*WORK TO COMPLETE*: Going through the data below, please show each line containing the string "MCLR".

*THE DATA*:
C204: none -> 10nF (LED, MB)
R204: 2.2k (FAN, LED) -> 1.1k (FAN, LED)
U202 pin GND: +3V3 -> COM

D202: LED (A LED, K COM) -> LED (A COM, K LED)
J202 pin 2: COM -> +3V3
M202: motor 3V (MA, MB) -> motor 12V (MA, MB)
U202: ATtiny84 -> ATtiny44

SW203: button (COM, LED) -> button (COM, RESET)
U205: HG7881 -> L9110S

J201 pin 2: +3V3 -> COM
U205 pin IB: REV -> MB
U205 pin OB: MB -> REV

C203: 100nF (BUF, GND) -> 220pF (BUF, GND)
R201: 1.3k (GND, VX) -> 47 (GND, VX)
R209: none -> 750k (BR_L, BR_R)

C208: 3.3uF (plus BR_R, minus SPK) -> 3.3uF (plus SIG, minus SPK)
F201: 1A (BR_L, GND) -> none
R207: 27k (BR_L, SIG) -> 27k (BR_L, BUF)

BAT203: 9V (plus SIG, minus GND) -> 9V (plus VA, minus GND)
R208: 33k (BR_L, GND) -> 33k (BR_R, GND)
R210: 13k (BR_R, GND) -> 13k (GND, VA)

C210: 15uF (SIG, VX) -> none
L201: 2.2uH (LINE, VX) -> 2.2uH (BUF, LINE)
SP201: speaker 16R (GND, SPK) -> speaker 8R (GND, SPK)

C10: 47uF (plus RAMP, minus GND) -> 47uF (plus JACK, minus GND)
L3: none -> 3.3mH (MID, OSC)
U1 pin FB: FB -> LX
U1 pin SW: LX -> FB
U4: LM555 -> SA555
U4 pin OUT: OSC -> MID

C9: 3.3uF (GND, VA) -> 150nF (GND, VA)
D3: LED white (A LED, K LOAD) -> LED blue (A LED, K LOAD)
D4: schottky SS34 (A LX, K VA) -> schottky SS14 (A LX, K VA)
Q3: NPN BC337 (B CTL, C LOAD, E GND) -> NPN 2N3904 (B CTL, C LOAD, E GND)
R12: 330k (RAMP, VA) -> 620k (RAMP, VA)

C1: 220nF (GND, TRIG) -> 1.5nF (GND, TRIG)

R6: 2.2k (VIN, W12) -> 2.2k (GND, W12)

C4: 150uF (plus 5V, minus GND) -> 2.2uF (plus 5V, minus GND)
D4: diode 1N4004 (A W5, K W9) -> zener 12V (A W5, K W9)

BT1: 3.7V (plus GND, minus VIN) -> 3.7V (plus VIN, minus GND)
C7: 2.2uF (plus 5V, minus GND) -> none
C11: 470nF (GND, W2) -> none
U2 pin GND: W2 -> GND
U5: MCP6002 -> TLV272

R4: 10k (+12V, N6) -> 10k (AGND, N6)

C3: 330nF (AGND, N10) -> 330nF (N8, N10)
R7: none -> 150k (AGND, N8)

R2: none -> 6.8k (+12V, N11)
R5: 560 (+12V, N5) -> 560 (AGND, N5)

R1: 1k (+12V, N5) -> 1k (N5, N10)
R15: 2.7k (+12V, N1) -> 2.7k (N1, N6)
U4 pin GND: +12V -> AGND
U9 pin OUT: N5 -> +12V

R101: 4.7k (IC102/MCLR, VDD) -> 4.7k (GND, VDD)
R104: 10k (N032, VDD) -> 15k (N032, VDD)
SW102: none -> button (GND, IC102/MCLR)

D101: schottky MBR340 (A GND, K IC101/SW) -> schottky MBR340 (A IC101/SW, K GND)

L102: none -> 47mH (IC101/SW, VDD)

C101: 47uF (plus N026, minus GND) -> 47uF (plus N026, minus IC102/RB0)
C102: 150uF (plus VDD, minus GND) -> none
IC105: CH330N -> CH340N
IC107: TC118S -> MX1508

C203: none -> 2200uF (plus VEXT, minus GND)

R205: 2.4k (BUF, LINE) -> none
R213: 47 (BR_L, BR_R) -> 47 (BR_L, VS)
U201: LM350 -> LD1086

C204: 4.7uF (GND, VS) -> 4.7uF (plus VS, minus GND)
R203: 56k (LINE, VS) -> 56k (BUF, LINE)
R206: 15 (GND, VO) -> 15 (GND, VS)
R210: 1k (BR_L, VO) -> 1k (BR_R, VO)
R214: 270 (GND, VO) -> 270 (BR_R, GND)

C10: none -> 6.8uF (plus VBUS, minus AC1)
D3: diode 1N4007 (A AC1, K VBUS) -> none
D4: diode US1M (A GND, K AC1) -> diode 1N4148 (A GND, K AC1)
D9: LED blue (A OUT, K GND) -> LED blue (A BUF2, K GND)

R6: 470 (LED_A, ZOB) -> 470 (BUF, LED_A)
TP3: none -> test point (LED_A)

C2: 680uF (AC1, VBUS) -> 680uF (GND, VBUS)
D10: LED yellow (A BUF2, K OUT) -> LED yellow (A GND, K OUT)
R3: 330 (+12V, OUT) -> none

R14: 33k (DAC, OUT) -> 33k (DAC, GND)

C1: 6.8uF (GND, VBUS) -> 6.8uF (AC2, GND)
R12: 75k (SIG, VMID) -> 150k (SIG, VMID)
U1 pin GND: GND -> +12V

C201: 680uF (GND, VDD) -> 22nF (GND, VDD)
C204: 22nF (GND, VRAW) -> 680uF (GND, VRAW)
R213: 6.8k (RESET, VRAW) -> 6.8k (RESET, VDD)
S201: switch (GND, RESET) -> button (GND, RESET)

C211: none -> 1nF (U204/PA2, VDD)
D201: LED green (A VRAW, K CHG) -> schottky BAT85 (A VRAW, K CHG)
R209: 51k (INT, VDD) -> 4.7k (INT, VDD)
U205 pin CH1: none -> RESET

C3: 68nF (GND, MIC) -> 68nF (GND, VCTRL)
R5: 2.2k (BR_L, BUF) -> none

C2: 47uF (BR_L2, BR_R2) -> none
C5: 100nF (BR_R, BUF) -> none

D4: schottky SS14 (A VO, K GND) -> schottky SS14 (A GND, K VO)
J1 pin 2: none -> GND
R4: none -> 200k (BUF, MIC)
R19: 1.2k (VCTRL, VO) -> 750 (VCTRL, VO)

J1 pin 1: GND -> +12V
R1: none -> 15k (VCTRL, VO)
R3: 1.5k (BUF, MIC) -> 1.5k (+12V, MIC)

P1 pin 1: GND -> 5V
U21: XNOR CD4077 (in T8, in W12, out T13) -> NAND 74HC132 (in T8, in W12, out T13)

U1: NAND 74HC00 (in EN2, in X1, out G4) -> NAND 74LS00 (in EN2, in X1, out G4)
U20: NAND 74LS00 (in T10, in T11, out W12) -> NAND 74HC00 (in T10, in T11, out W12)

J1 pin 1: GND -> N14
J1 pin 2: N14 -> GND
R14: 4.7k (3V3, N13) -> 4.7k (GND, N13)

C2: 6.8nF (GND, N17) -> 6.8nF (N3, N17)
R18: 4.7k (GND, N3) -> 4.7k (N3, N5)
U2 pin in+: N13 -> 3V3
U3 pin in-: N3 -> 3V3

*RESPONSE*:
R101: 4.7k (IC102/MCLR, VDD) -> 4.7k (GND, VDD)
SW102: none -> button (GND, IC102/MCLR)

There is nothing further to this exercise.